(Data records)
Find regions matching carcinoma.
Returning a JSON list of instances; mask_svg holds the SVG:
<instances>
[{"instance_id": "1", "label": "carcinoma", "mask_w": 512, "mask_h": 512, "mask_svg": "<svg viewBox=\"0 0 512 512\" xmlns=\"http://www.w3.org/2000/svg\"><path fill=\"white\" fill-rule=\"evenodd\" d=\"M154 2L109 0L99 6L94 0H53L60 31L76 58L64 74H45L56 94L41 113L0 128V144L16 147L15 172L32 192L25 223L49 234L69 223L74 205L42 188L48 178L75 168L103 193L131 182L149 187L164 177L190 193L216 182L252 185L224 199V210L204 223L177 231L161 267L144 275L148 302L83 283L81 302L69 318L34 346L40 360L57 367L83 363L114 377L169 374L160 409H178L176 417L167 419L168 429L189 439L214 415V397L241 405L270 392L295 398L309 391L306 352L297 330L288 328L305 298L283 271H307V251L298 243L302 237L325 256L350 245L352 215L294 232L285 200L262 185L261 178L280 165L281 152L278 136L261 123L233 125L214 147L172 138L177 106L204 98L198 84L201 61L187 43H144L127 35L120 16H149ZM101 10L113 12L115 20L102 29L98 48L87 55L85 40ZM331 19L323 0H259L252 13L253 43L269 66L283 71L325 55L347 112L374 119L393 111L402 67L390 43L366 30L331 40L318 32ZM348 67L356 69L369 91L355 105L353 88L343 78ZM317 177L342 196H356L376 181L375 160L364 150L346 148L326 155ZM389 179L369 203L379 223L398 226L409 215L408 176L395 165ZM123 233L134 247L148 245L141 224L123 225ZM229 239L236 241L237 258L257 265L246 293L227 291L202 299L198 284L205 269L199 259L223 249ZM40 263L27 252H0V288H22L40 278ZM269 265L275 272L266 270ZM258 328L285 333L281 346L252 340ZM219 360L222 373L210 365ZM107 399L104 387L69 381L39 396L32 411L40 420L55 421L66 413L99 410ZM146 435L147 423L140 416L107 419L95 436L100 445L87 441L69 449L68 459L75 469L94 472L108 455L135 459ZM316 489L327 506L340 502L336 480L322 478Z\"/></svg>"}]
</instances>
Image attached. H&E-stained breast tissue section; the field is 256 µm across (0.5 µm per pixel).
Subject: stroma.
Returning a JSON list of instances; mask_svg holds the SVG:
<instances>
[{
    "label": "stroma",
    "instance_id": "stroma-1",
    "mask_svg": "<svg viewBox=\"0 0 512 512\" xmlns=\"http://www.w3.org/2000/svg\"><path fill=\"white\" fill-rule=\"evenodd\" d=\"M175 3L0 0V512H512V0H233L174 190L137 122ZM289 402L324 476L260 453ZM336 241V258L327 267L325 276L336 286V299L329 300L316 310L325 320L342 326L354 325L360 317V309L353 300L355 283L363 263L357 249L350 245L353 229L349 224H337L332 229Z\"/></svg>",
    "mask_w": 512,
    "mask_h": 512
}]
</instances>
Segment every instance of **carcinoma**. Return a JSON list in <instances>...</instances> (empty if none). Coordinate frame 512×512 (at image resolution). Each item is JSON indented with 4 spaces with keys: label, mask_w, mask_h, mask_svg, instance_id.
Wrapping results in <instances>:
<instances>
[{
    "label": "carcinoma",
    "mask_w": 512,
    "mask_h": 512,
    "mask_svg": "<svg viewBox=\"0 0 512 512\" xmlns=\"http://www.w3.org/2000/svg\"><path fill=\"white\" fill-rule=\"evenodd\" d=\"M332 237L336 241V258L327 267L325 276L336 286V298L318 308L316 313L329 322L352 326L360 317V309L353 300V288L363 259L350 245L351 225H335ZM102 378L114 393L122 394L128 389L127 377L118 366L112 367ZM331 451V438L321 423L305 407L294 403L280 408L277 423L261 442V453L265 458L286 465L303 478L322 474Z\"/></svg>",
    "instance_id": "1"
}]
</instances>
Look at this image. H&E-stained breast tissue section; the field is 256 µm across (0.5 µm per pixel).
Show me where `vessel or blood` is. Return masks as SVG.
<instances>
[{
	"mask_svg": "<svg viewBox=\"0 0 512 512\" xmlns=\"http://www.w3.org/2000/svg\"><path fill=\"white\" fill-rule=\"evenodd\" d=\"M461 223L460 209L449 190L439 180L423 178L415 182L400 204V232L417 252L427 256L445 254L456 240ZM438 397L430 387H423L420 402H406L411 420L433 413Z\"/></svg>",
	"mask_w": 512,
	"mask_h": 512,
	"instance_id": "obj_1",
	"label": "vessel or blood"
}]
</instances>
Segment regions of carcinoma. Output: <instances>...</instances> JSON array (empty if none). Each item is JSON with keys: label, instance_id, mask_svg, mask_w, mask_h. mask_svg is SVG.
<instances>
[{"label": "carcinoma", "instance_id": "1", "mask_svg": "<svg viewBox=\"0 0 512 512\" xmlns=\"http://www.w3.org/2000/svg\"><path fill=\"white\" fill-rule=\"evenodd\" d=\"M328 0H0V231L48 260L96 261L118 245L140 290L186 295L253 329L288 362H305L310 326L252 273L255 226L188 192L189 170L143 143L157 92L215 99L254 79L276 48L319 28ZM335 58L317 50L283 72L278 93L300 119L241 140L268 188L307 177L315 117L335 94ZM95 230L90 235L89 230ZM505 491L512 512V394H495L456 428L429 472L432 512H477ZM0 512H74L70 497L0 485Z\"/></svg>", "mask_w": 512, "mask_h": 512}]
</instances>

## Problem details
Your task is to collect every line above that contains the word "tissue".

## Answer for this exercise
Image attached. H&E-stained breast tissue section; the field is 256 µm across (0.5 µm per pixel).
Look at this image. H&E-stained breast tissue section; the field is 256 µm across (0.5 µm per pixel).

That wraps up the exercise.